_INSTRUCTIONS TO FOLLOW:_
Whenever a line contains the string "AGND", copy it out of the entries.

Edit tracking data:
[Start of section]

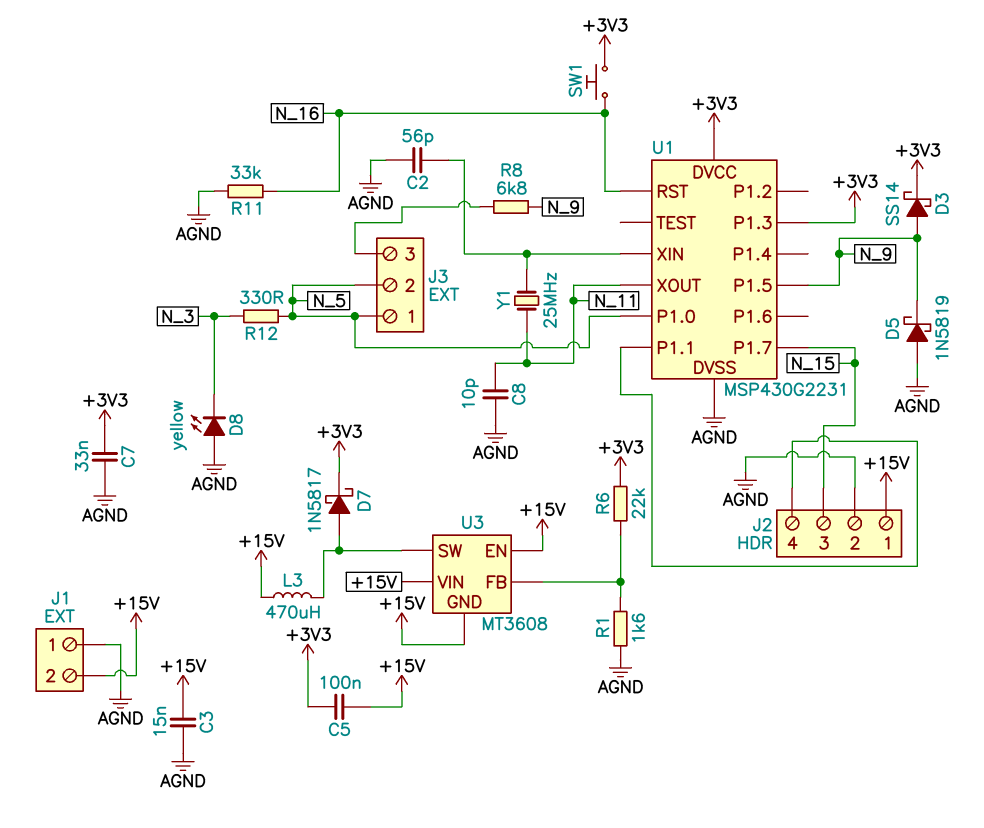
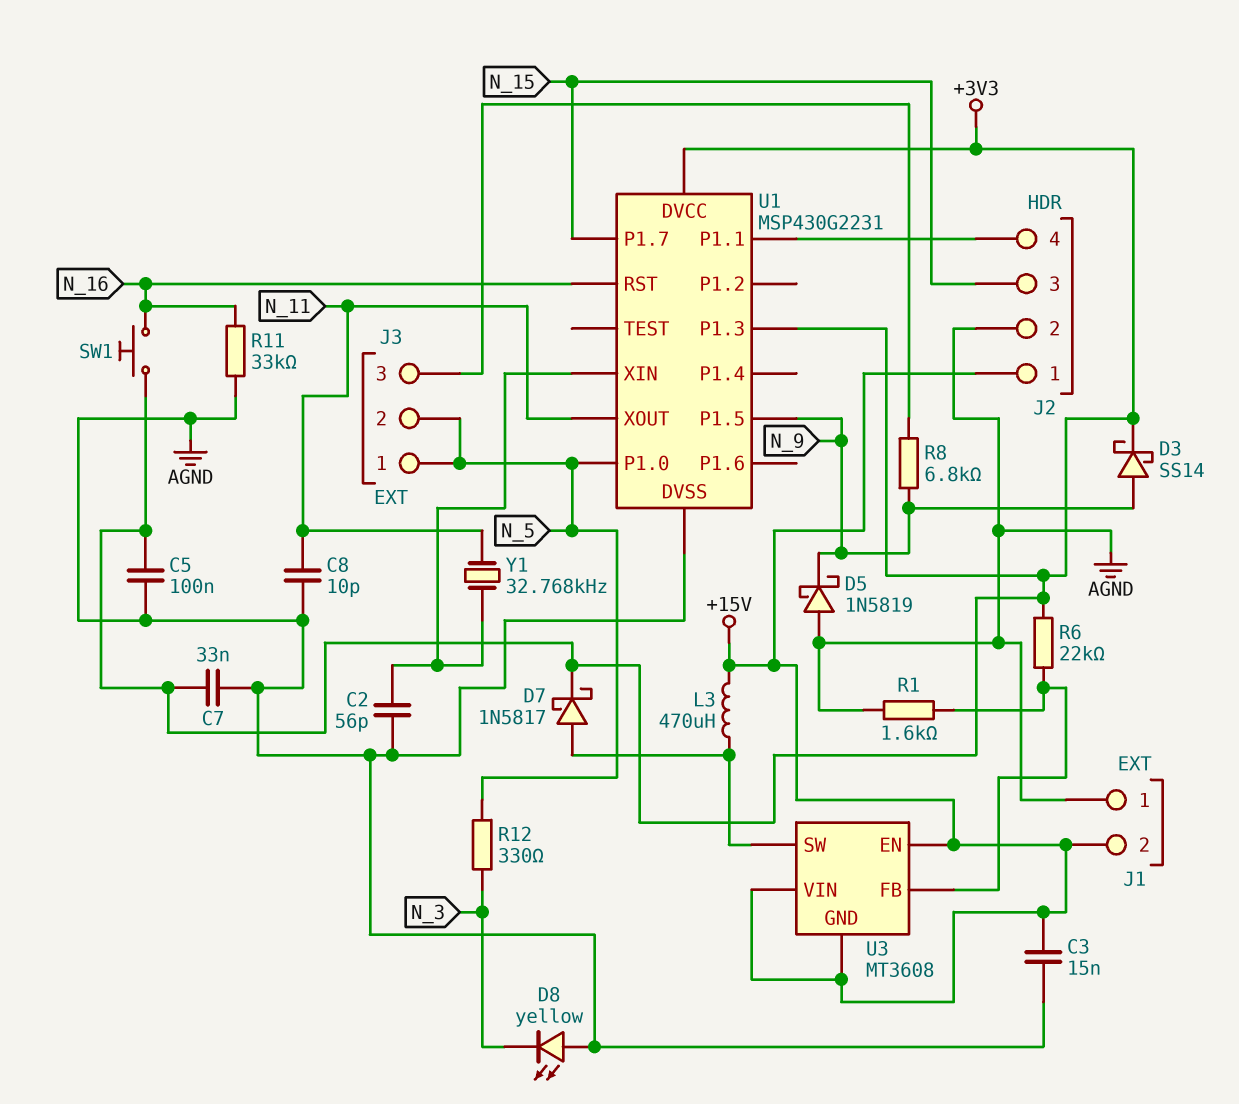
C5: 100nF (+3V3, +15V) -> 100nF (+3V3, AGND)
Y1: 25MHz (N_11, U1/XIN) -> 32.768kHz (N_11, U1/XIN)

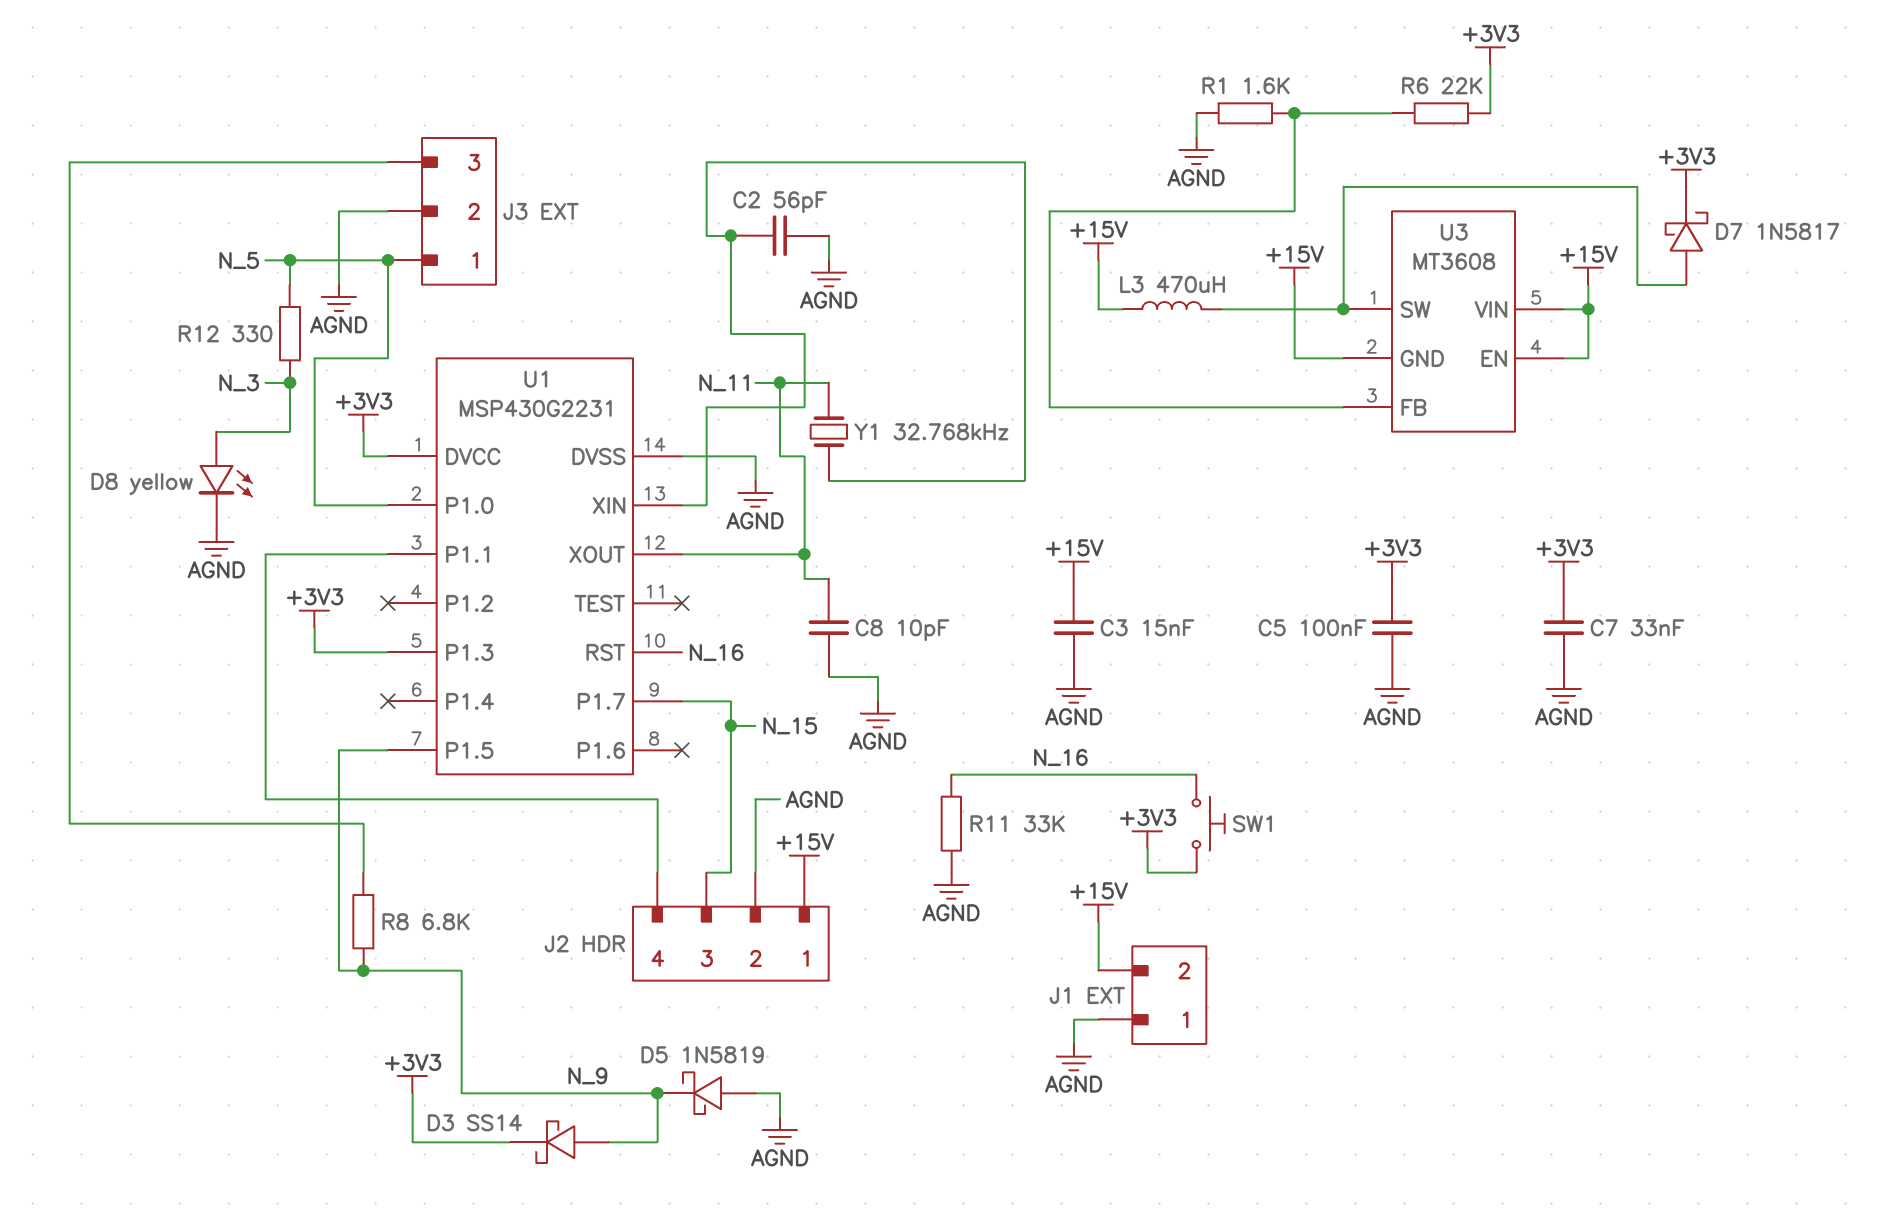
D8: LED yellow (A AGND, K N_3) -> LED yellow (A N_3, K AGND)
J3 pin 2: N_5 -> AGND

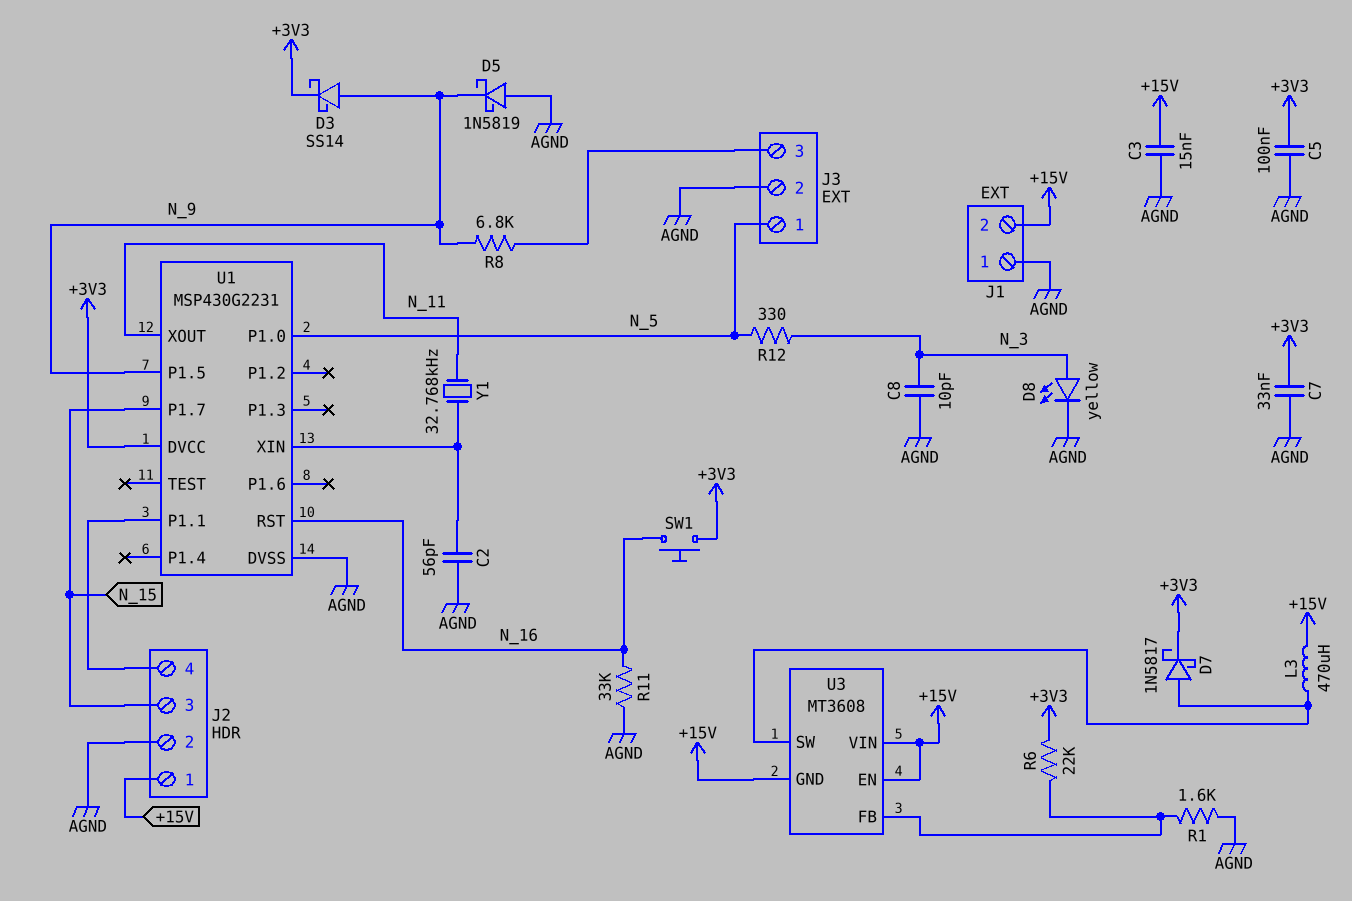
C8: 10pF (AGND, N_11) -> 10pF (AGND, N_3)
U1 pin P1.3: +3V3 -> none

[End of section]

_YOUR RESPONSE:_
C5: 100nF (+3V3, +15V) -> 100nF (+3V3, AGND)
D8: LED yellow (A AGND, K N_3) -> LED yellow (A N_3, K AGND)
J3 pin 2: N_5 -> AGND
C8: 10pF (AGND, N_11) -> 10pF (AGND, N_3)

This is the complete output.